PROBLEM DETAILS> Omit every picture and output the rest of the records exactly as they are.

EXTRACTED MATERIAL>
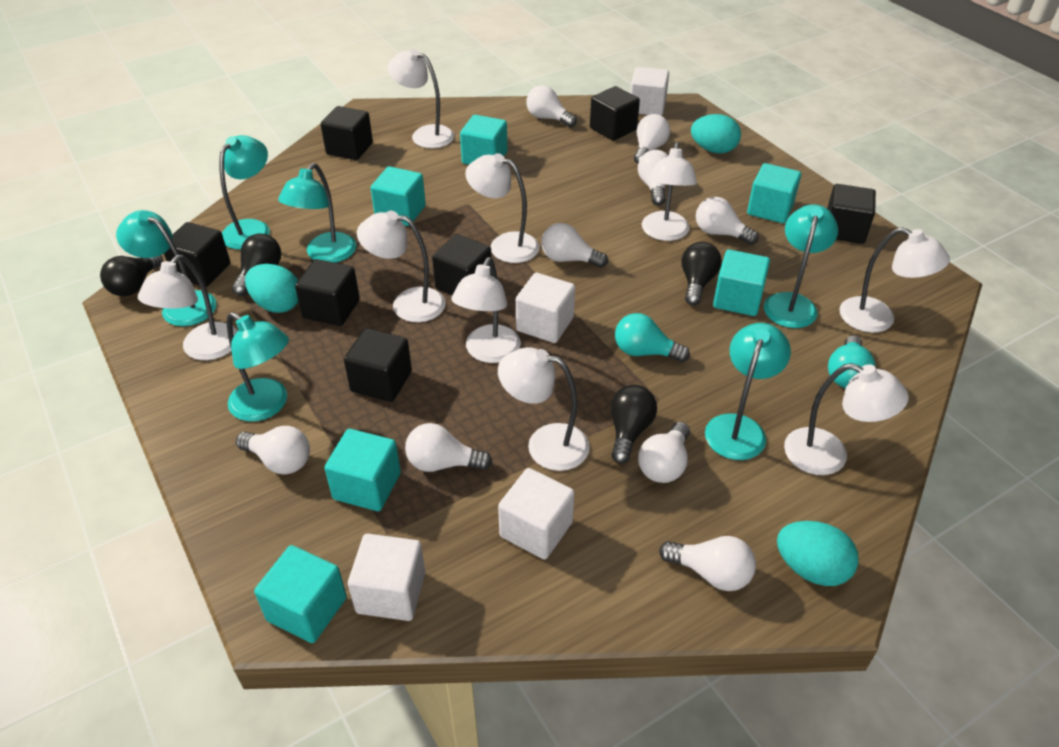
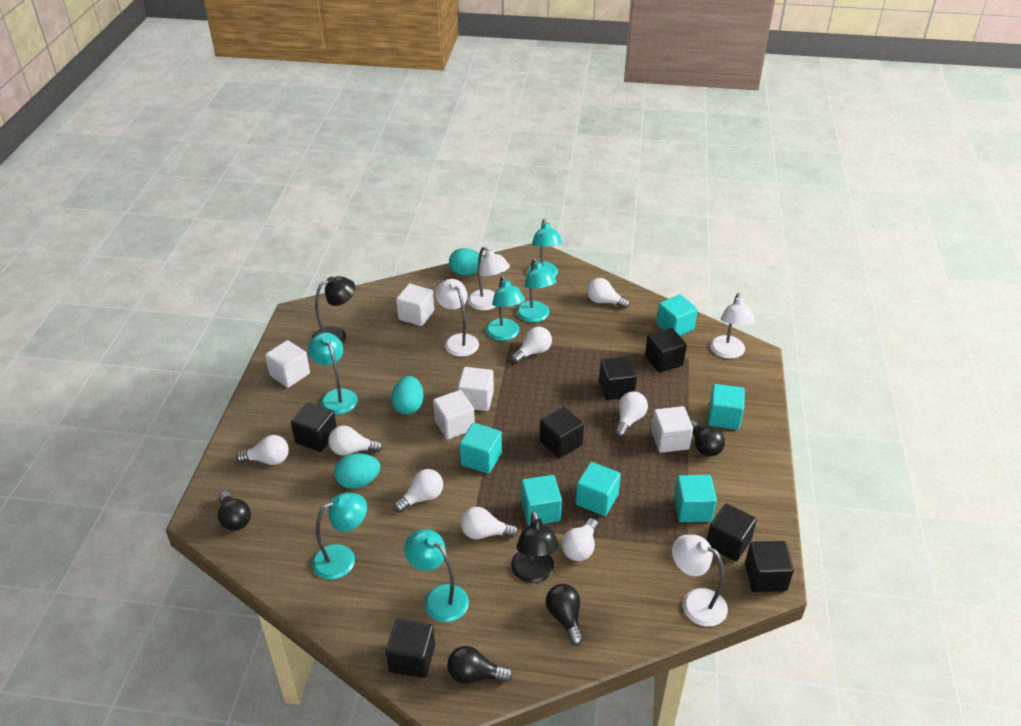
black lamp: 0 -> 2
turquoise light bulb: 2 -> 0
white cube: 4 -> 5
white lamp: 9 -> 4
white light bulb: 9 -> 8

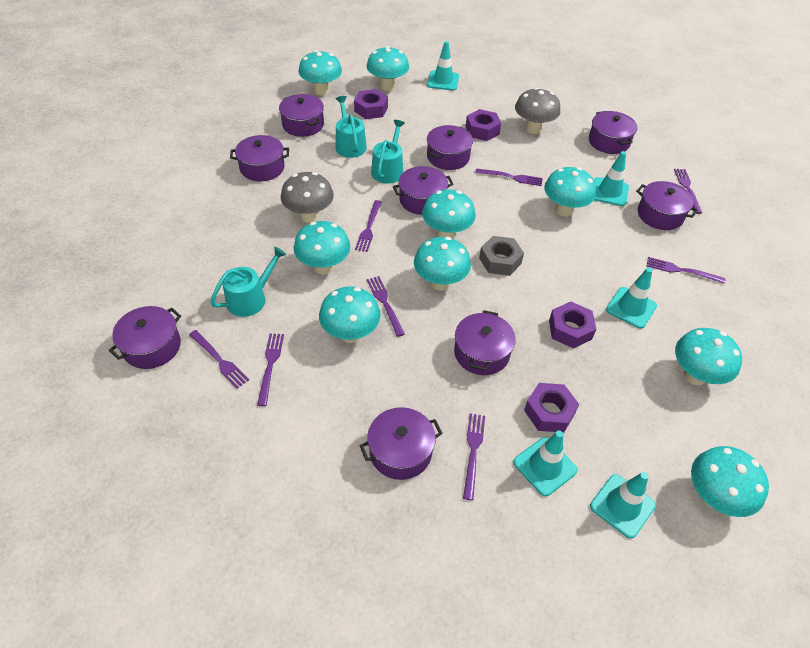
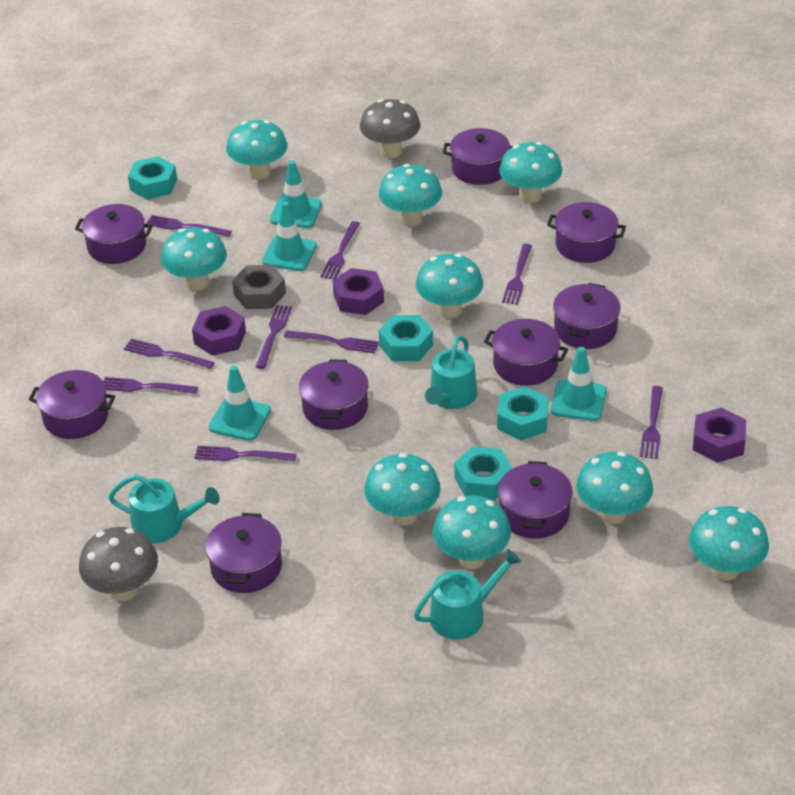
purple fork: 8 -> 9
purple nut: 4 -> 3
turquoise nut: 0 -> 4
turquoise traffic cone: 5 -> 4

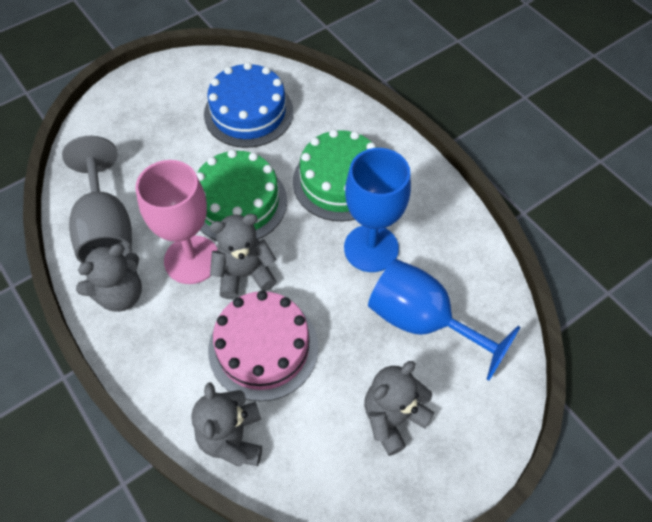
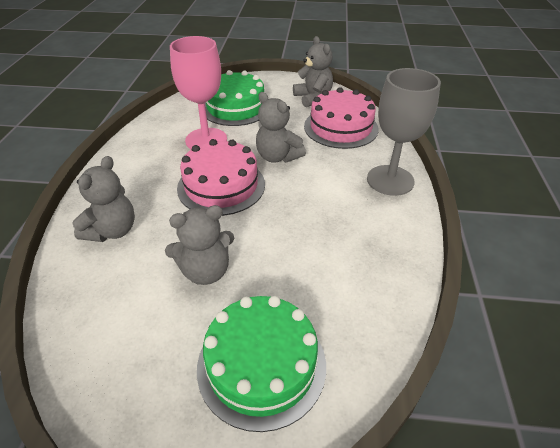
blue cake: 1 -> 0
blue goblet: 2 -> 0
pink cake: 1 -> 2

WRITTEN SOLUTION>
black lamp: 0 -> 2
turquoise light bulb: 2 -> 0
white cube: 4 -> 5
white lamp: 9 -> 4
white light bulb: 9 -> 8

purple fork: 8 -> 9
purple nut: 4 -> 3
turquoise nut: 0 -> 4
turquoise traffic cone: 5 -> 4

blue cake: 1 -> 0
blue goblet: 2 -> 0
pink cake: 1 -> 2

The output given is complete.